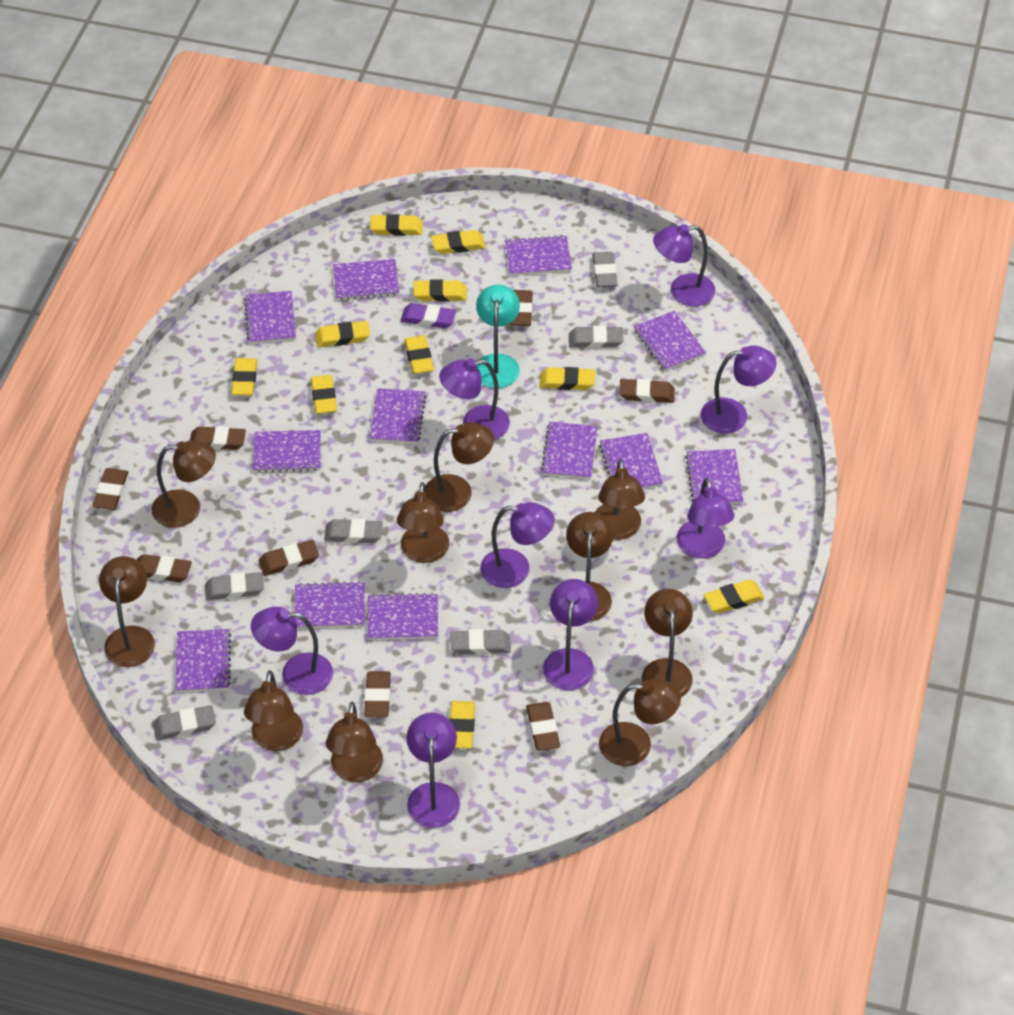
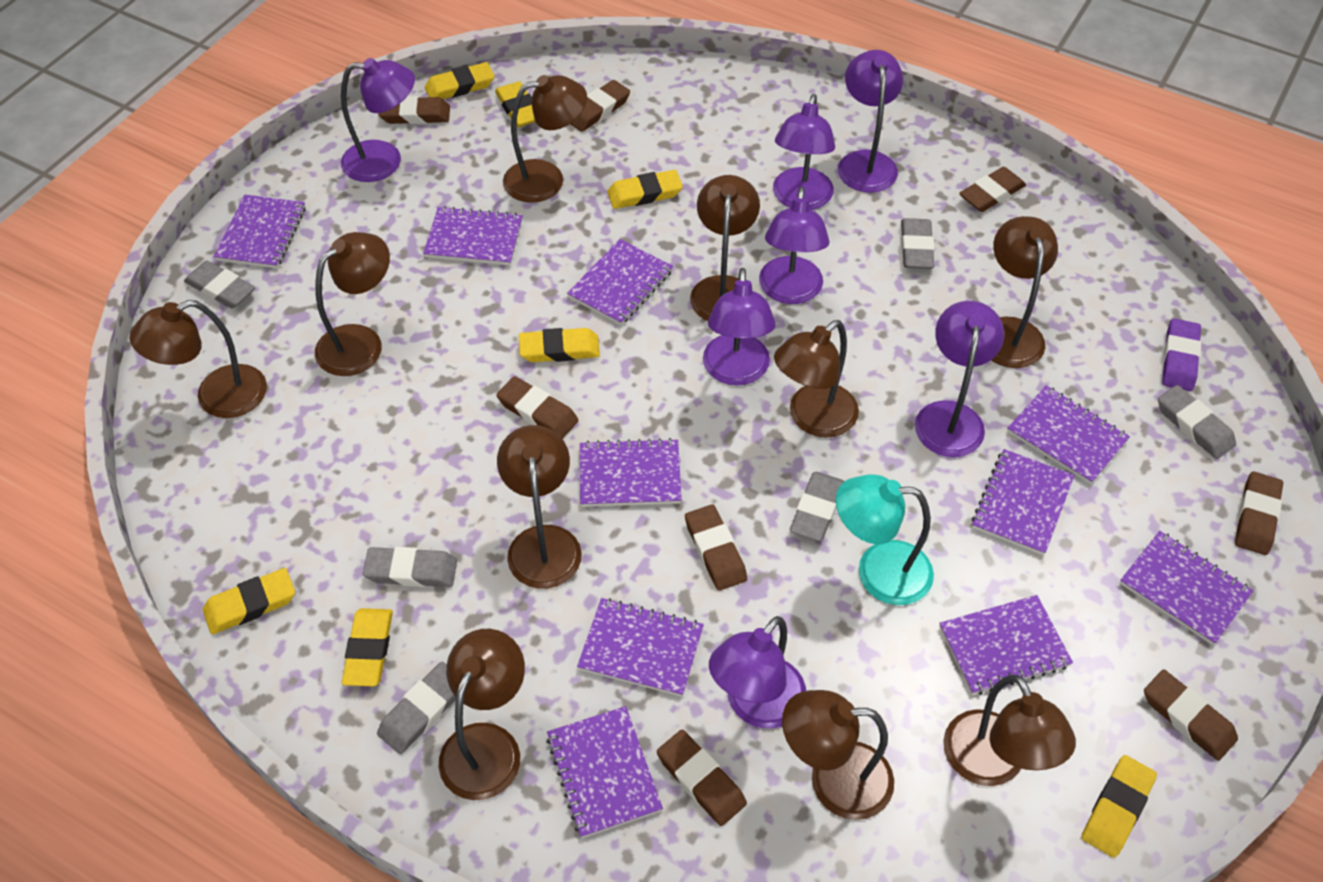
purple lamp: 8 -> 7
purple notebook: 12 -> 10
yellow eraser: 10 -> 7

» **WHAT YOU ARE ASKED TO DO**
Go through the material and select each line with the string "purple" in it.

» **RESULT OF THE EXERCISE**
purple lamp: 8 -> 7
purple notebook: 12 -> 10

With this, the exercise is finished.